## THE PROBLEM:
Would you repeat the entries below exactly and omit the pictures?

## TASK INPUT:
/---

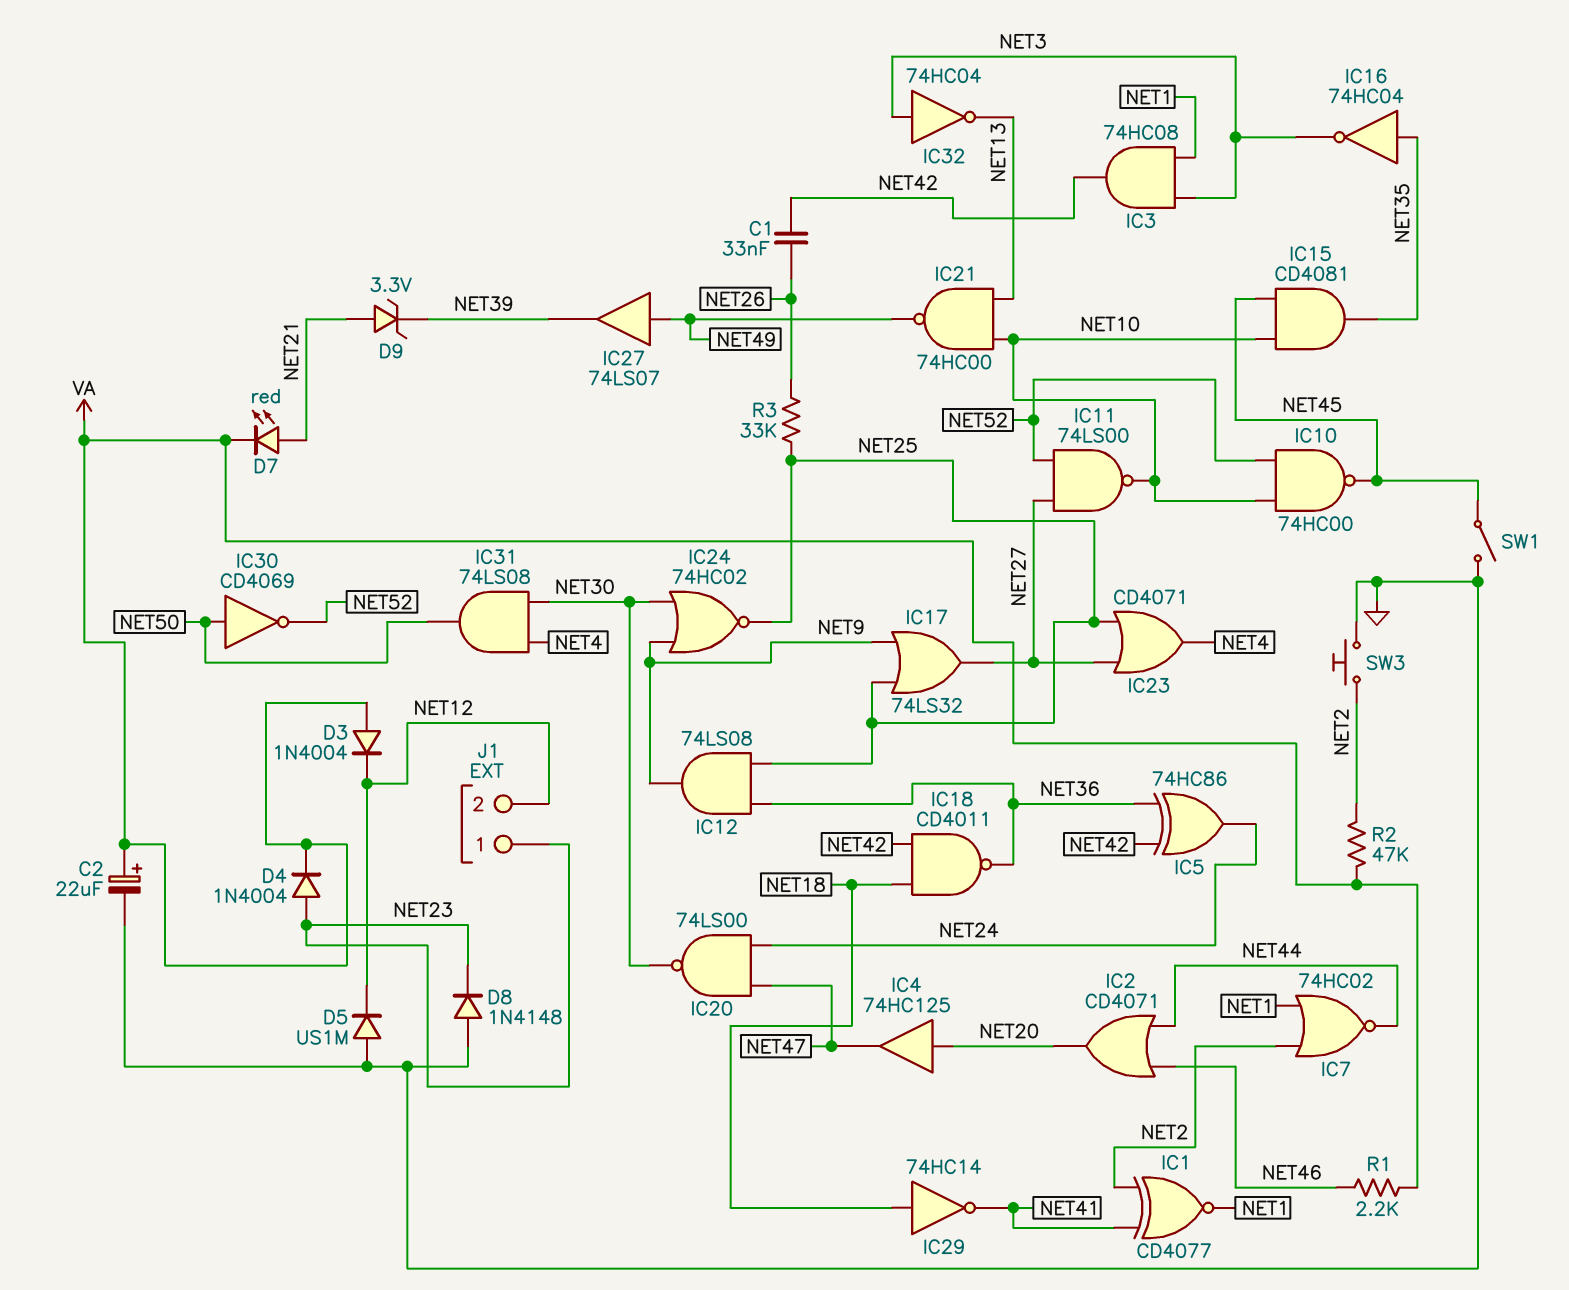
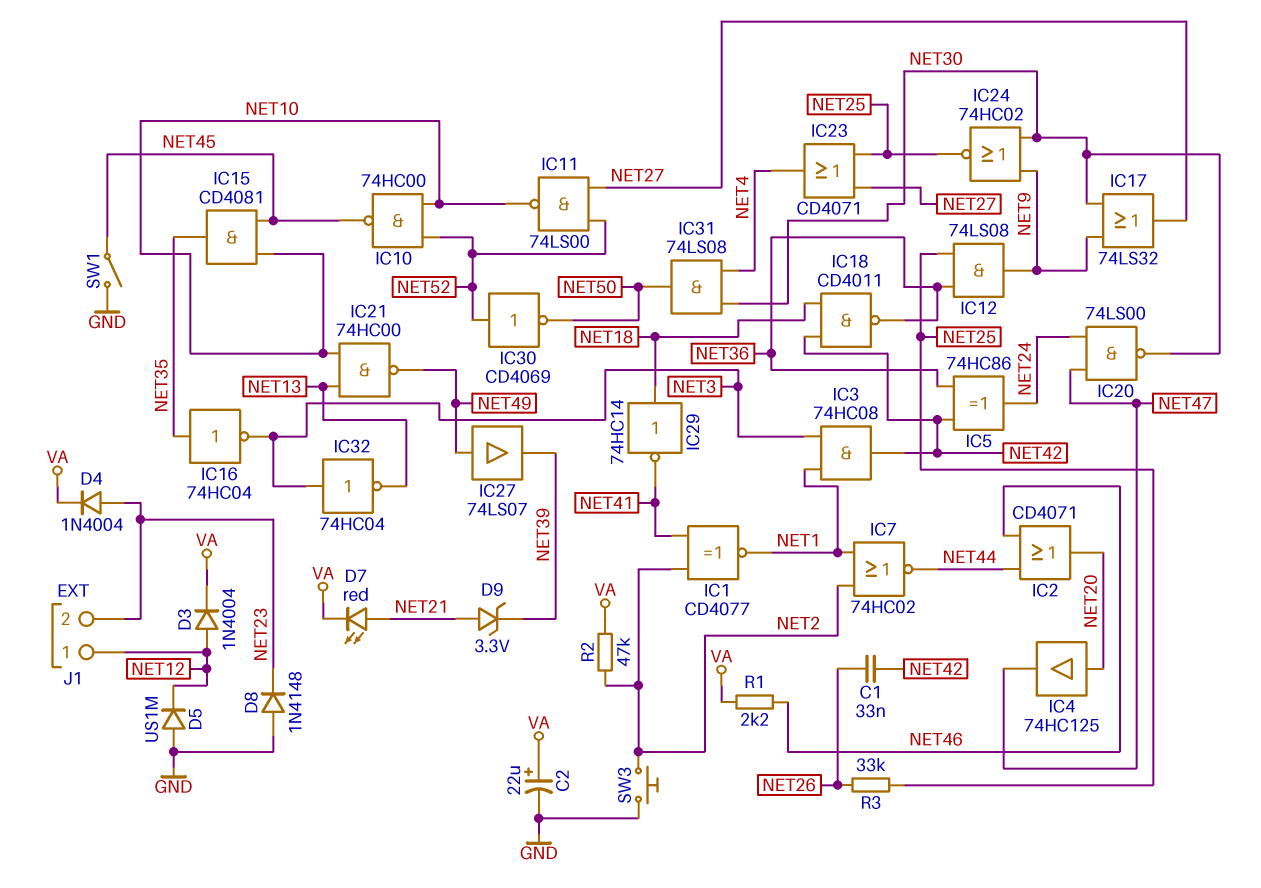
D3: diode 1N4004 (A VA, K NET12) -> diode 1N4004 (A NET12, K VA)
IC17: OR 74LS32 (in NET9, in NET25, out NET27) -> OR 74LS32 (in NET9, in NET30, out NET27)
IC30: NOT CD4069 (in NET50, out NET52) -> NOT CD4069 (in NET52, out NET50)
J1 pin 1: NET23 -> NET12
J1 pin 2: NET12 -> NET23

\---

## OUTPUT FOR THIS EXERCISE:
D3: diode 1N4004 (A VA, K NET12) -> diode 1N4004 (A NET12, K VA)
IC17: OR 74LS32 (in NET9, in NET25, out NET27) -> OR 74LS32 (in NET9, in NET30, out NET27)
IC30: NOT CD4069 (in NET50, out NET52) -> NOT CD4069 (in NET52, out NET50)
J1 pin 1: NET23 -> NET12
J1 pin 2: NET12 -> NET23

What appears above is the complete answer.